Input data:
────────────────────────────────────────
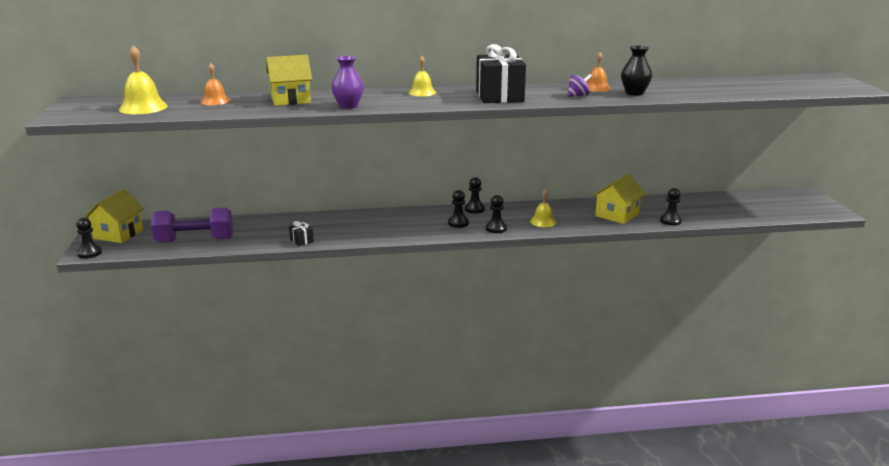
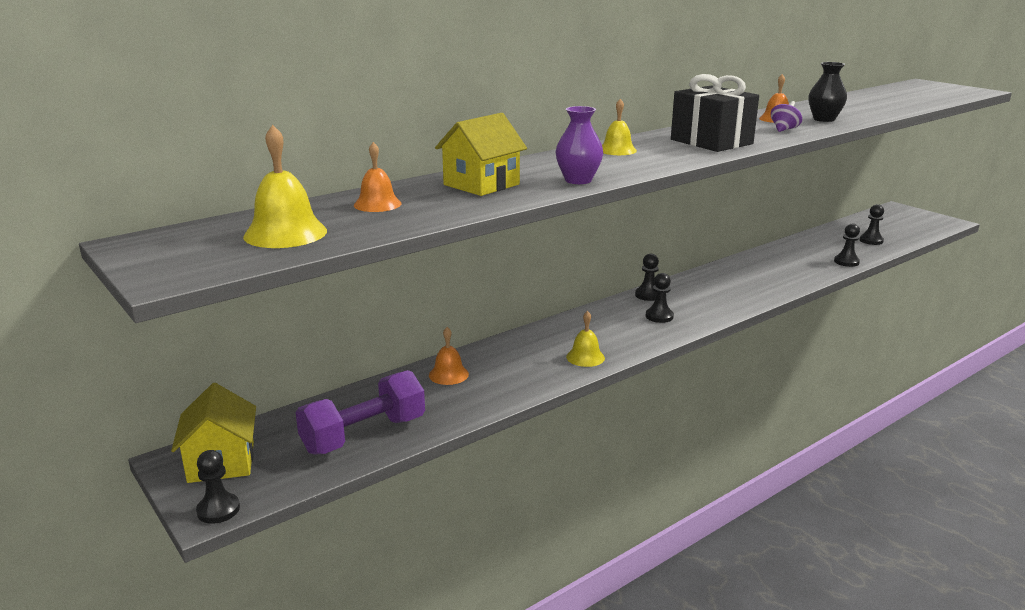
camera: 30 degrees left, 0 degrees up
(280, 223) = (448, 374): none -> orange bell
(301, 241) = (515, 391): black gift -> none
(496, 228) = (708, 312): black pawn -> black pawn (871, 241)
(543, 221) = (739, 292): yellow bell -> yellow bell (585, 357)
(617, 215) = (792, 267): yellow house -> none

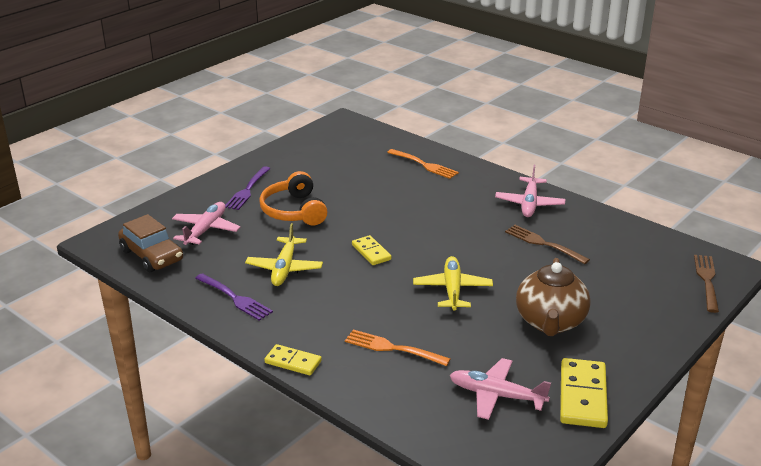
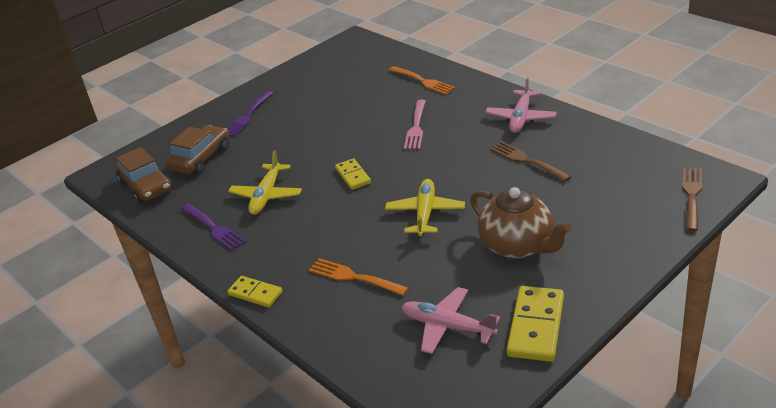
camera: 10 degrees right, 5 degrees up
(205, 230) = (201, 158): pink plane -> brown car
(294, 211) = (287, 135): orange headphones -> none
(426, 208) = (416, 127): none -> pink fork
(550, 322) = (517, 246): brown teapot -> brown teapot turned 60 degrees counterclockwise

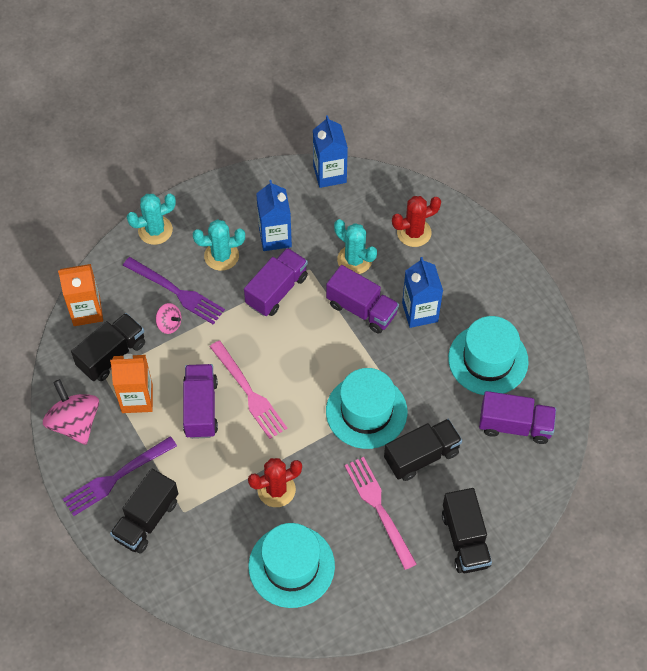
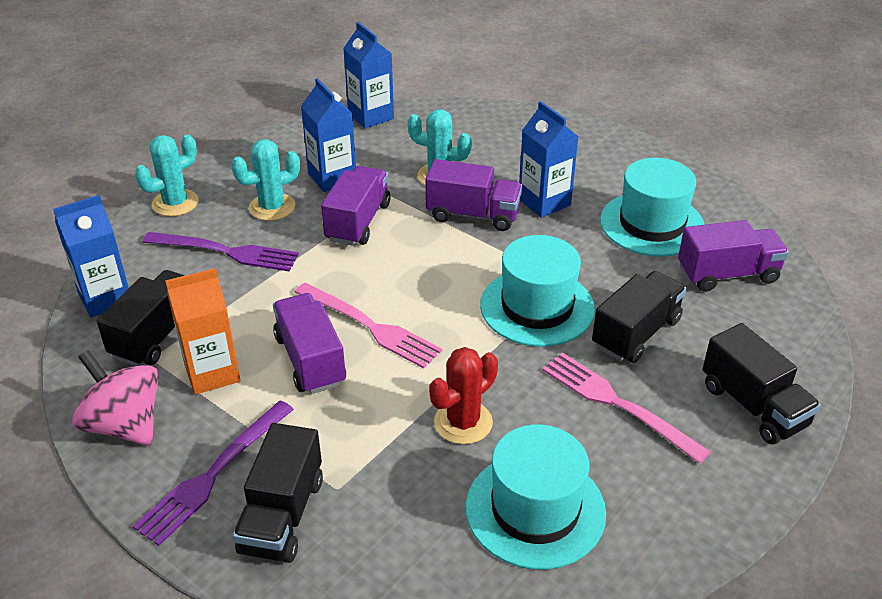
camera: 20 degrees left, 20 degrees down
(86, 311) = (105, 298): orange carton -> blue carton
(169, 324) = (229, 285): pink spinning top -> none
(414, 232) = (494, 141): red cactus -> none

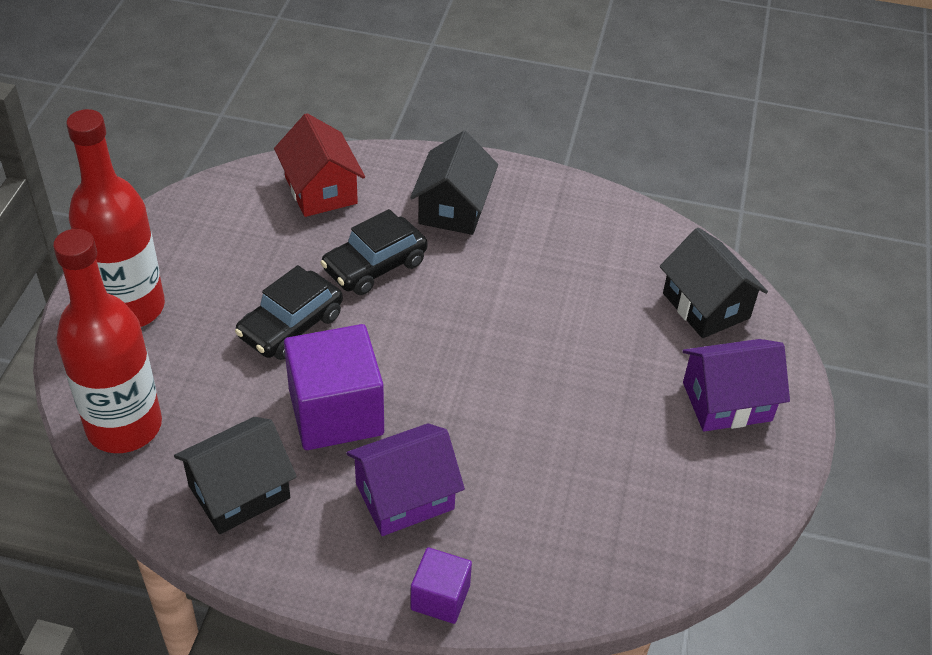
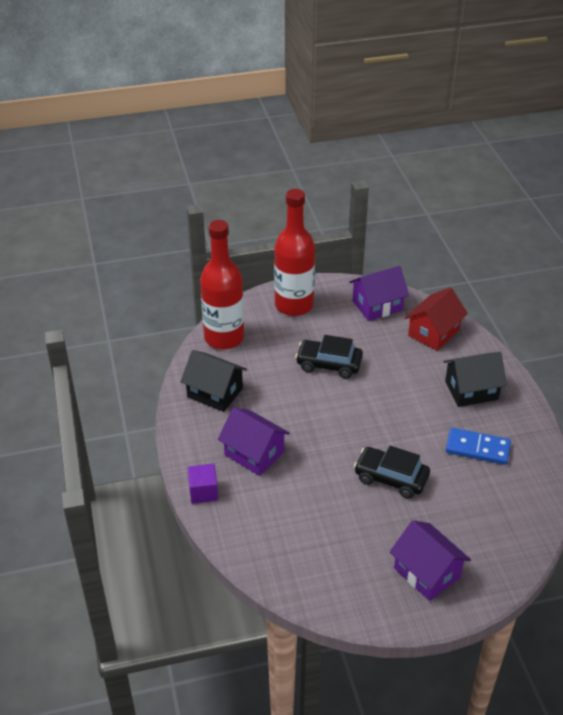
camera: 65 degrees right, 5 degrees down
(217, 218) = (377, 305): none -> purple house
(336, 412) = (287, 405): purple cube -> none
(375, 266) = (397, 377): black car -> black car (391, 478)
(555, 252) = (477, 448): none -> blue domino
(706, 306) = (498, 536): black house -> none

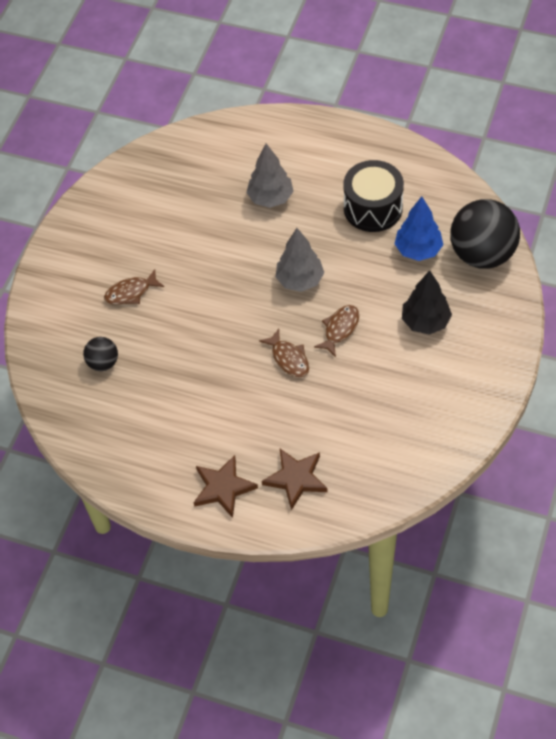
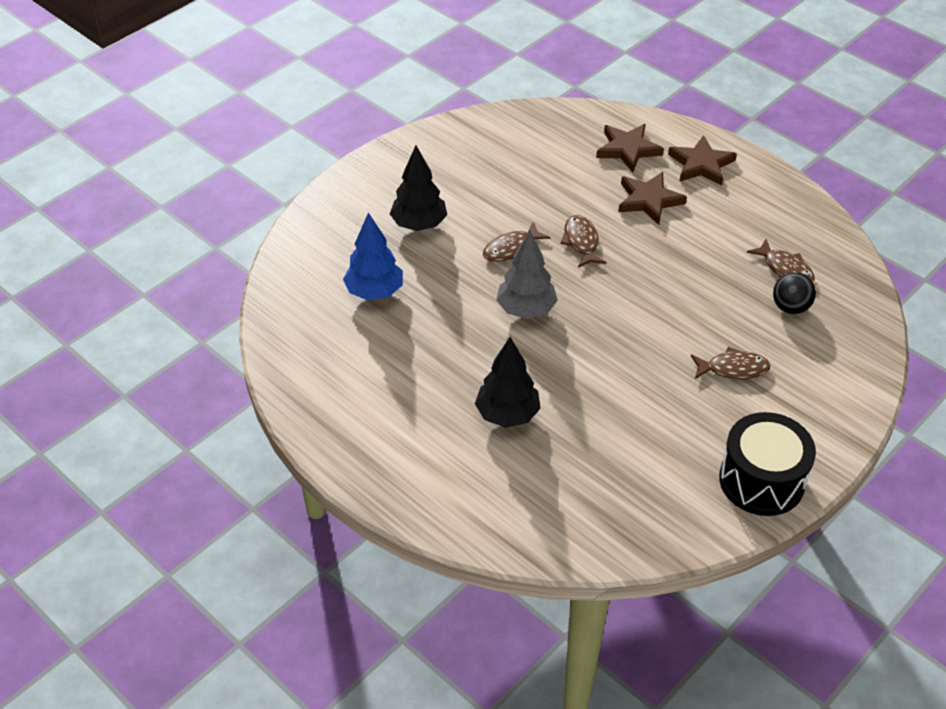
camera: 160 degrees left, 10 degrees down
(116, 399) = (785, 268): none -> brown fish
(252, 425) = (649, 200): none -> brown star
(270, 198) = (507, 415): grey tree -> black tree
(373, 208) = (391, 355): black drum -> black drum (761, 480)
(482, 254) = (310, 263): black ball -> none

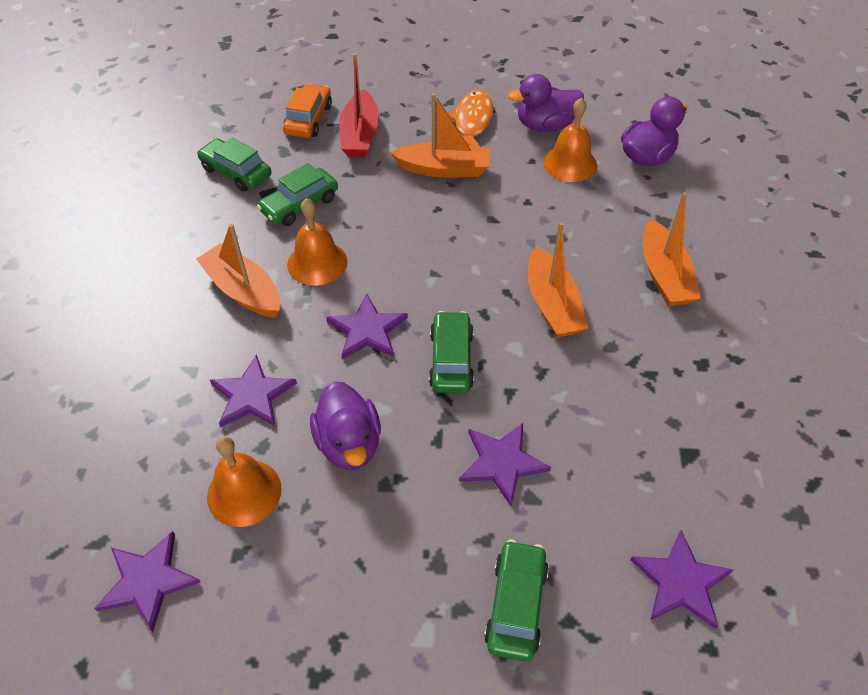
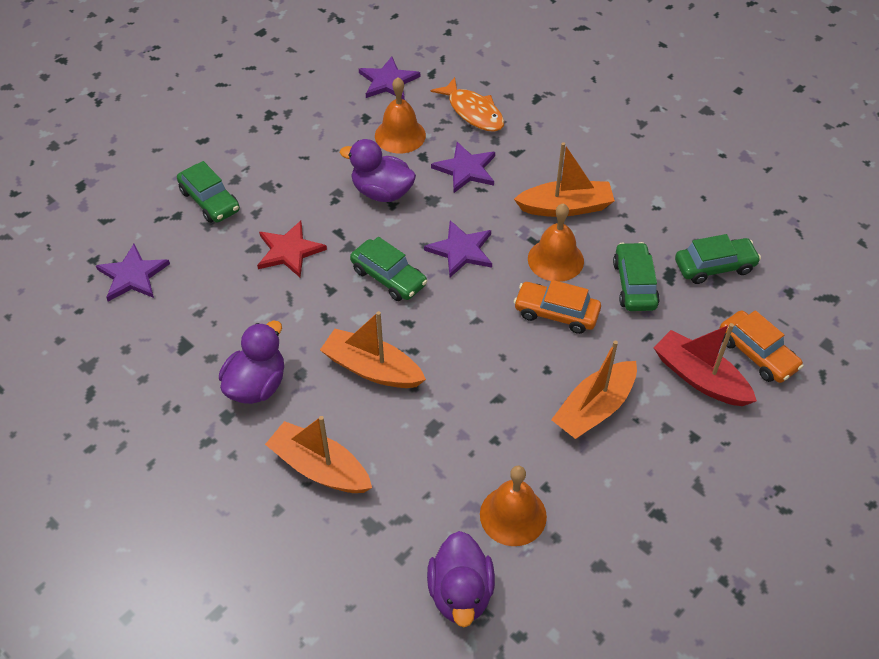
camera: 130 degrees right, 0 degrees up
(377, 232) = (556, 313): none -> orange car
(472, 122) = (647, 481): orange fish -> orange fish (473, 112)
(502, 463) = (289, 251): purple star -> red star
(545, 125) = (587, 542): purple duck -> purple duck (257, 385)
────────────────────────────────────────
Exercise directions:
Copy out exactly, and only, the lines from the one that contains "camera: 130 degrees right, 0 degrees up" through the last line of the material above.

Response for this exercise:
camera: 130 degrees right, 0 degrees up
(377, 232) = (556, 313): none -> orange car
(472, 122) = (647, 481): orange fish -> orange fish (473, 112)
(502, 463) = (289, 251): purple star -> red star
(545, 125) = (587, 542): purple duck -> purple duck (257, 385)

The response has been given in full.